• [WORK REQUIRED]: Look through the entries below and copy exactly the part that begins with the line containing "U103 pin EN: +15V -> none" and ends with the line containing "D103: schottky (A SIG2, K SIG6) -> none". Do not copy the pictures.

• [EXTRACTED RECORDS]:
[Start of section]

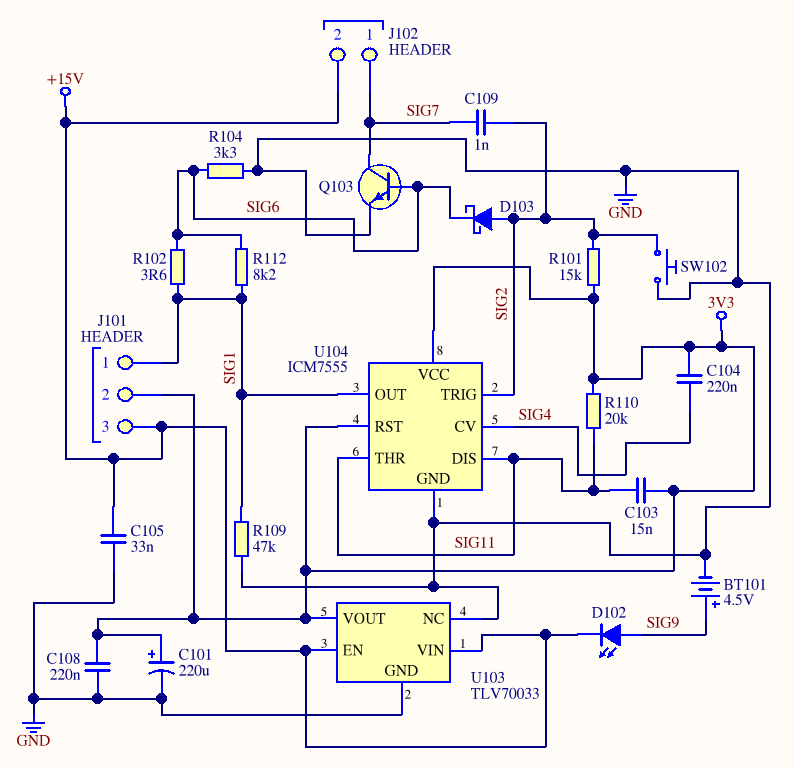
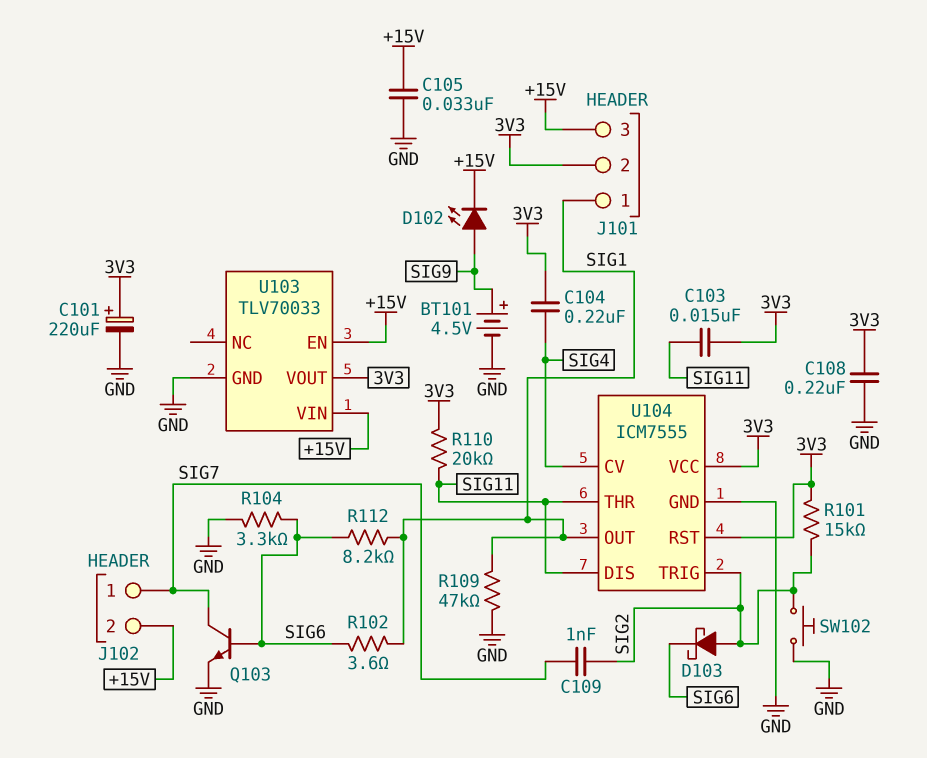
U103 pin NC: GND -> none

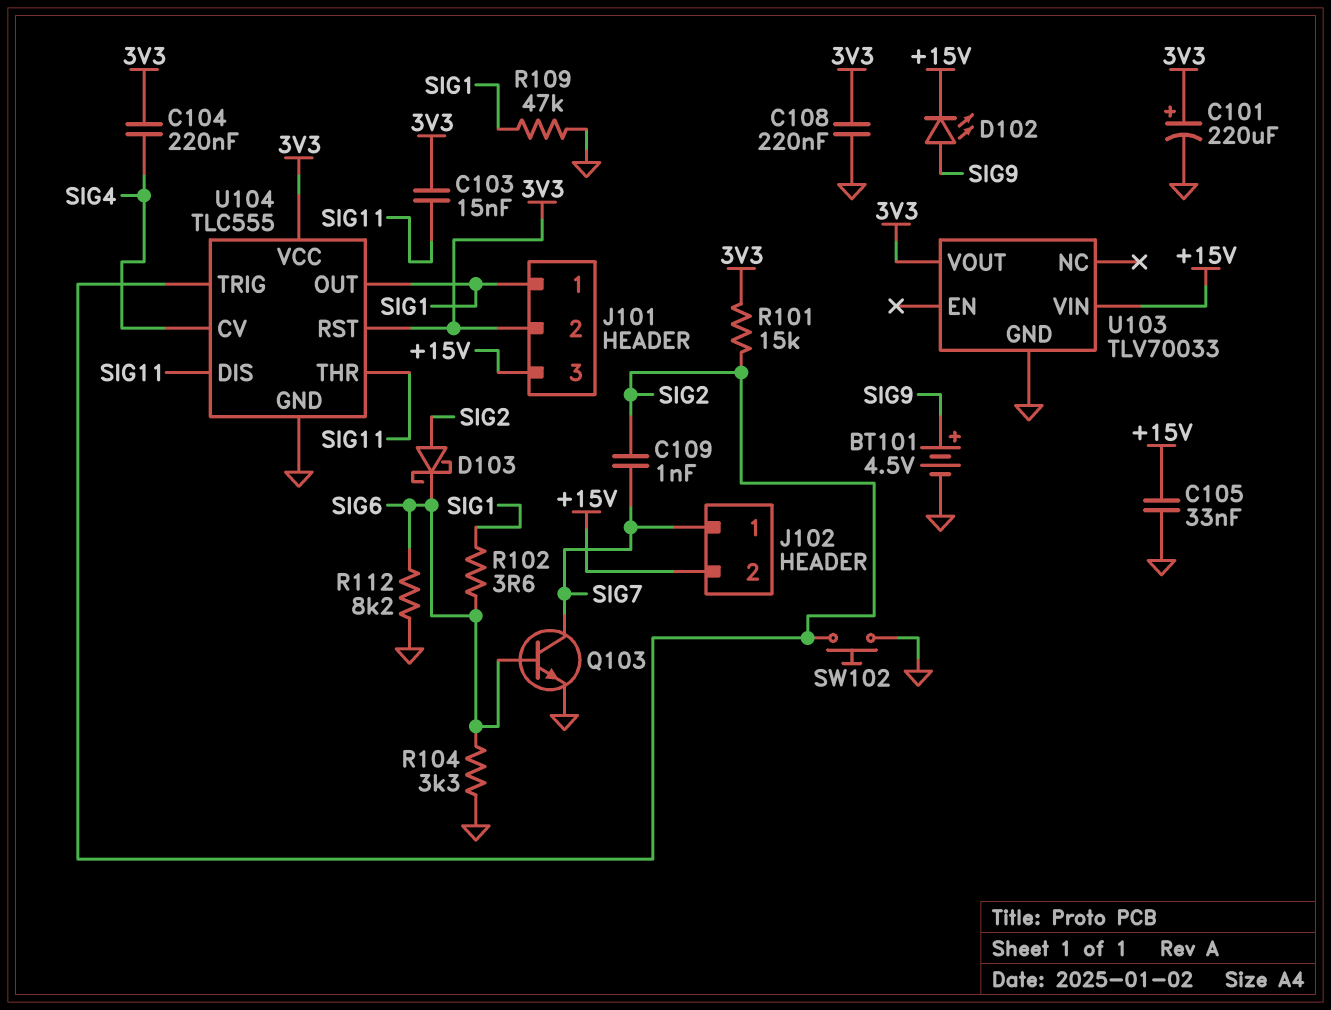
R110: 20k (3V3, SIG11) -> none
R112: 8.2k (SIG1, SIG6) -> 8.2k (GND, SIG6)
U103 pin EN: +15V -> none
U104: ICM7555 -> TLC555

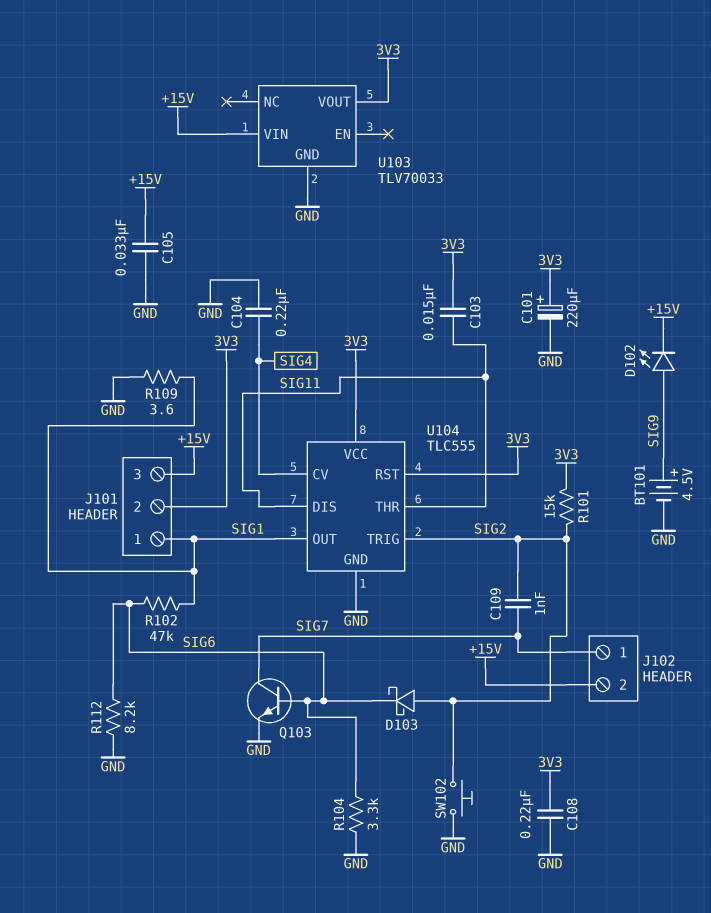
C104: 220nF (3V3, SIG4) -> 220nF (GND, SIG4)
R102: 3.6 (SIG1, SIG6) -> 47k (SIG1, SIG6)
R109: 47k (GND, SIG1) -> 3.6 (GND, SIG1)

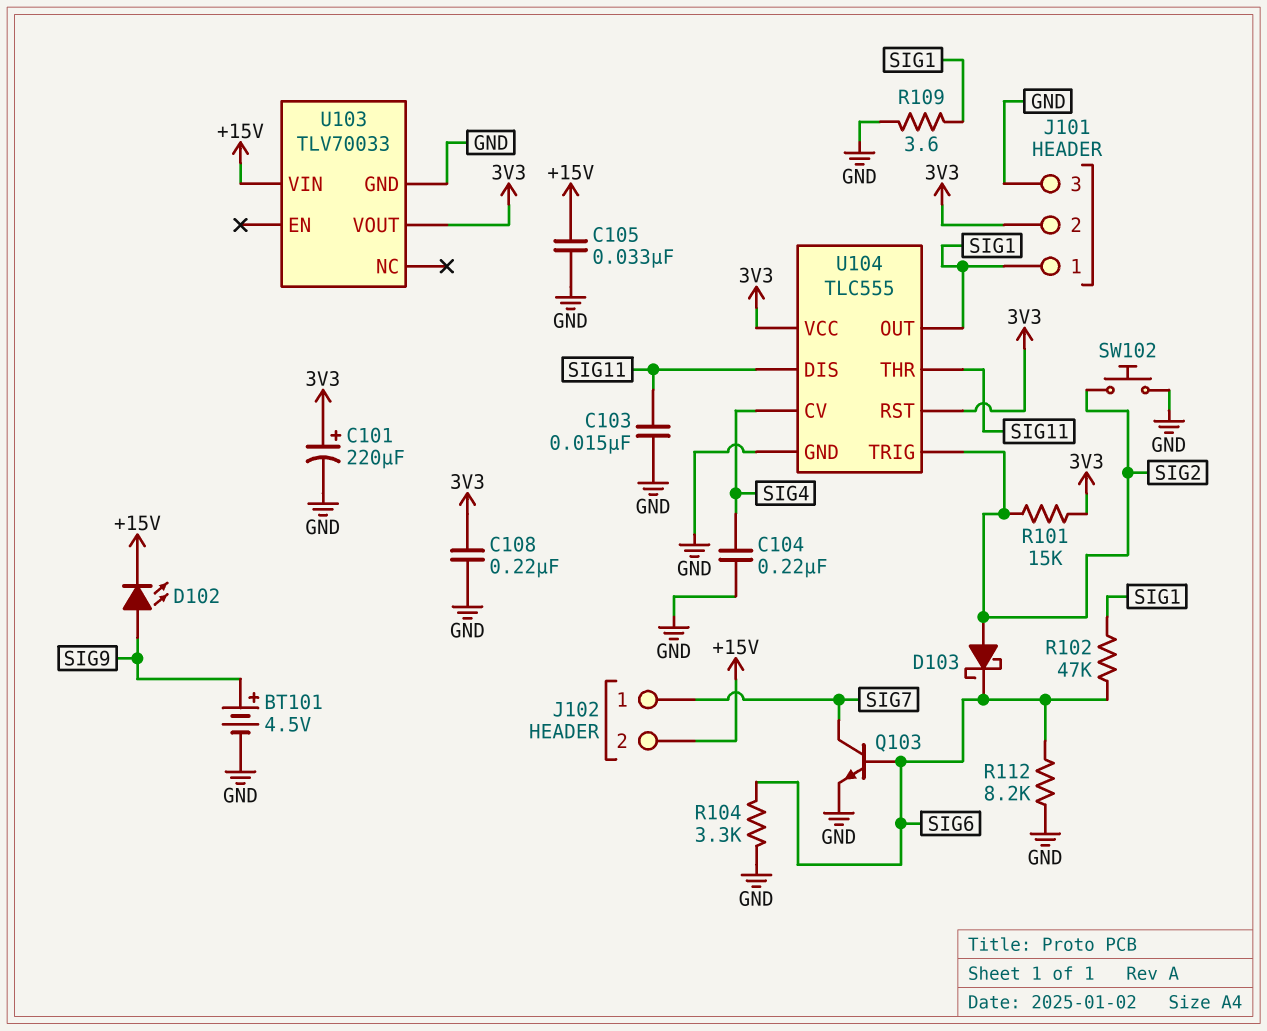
C103: 15nF (3V3, SIG11) -> 15nF (GND, SIG11)
C109: 1nF (SIG2, SIG7) -> none
J101 pin 3: +15V -> GND

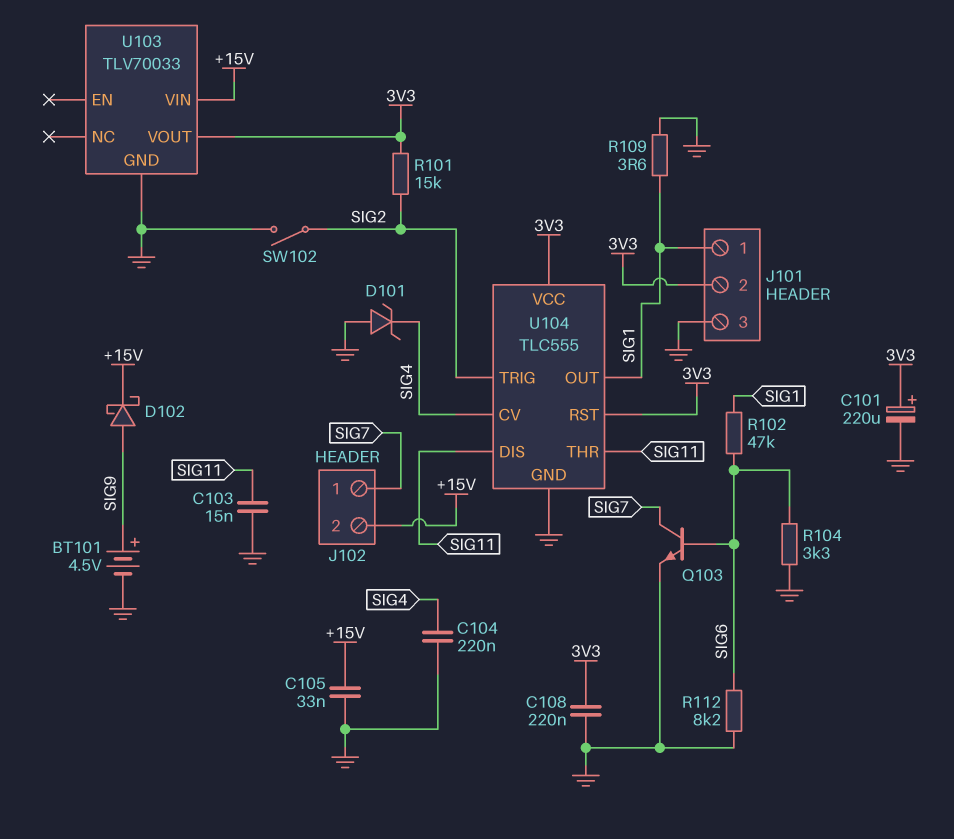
D101: none -> zener (A GND, K SIG4)
D102: LED (A SIG9, K +15V) -> schottky (A SIG9, K +15V)
D103: schottky (A SIG2, K SIG6) -> none
SW102: button (GND, SIG2) -> switch (GND, SIG2)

[End of section]

• [TASK OUTPUT]:
U103 pin EN: +15V -> none
U104: ICM7555 -> TLC555

C104: 220nF (3V3, SIG4) -> 220nF (GND, SIG4)
R102: 3.6 (SIG1, SIG6) -> 47k (SIG1, SIG6)
R109: 47k (GND, SIG1) -> 3.6 (GND, SIG1)

C103: 15nF (3V3, SIG11) -> 15nF (GND, SIG11)
C109: 1nF (SIG2, SIG7) -> none
J101 pin 3: +15V -> GND

D101: none -> zener (A GND, K SIG4)
D102: LED (A SIG9, K +15V) -> schottky (A SIG9, K +15V)
D103: schottky (A SIG2, K SIG6) -> none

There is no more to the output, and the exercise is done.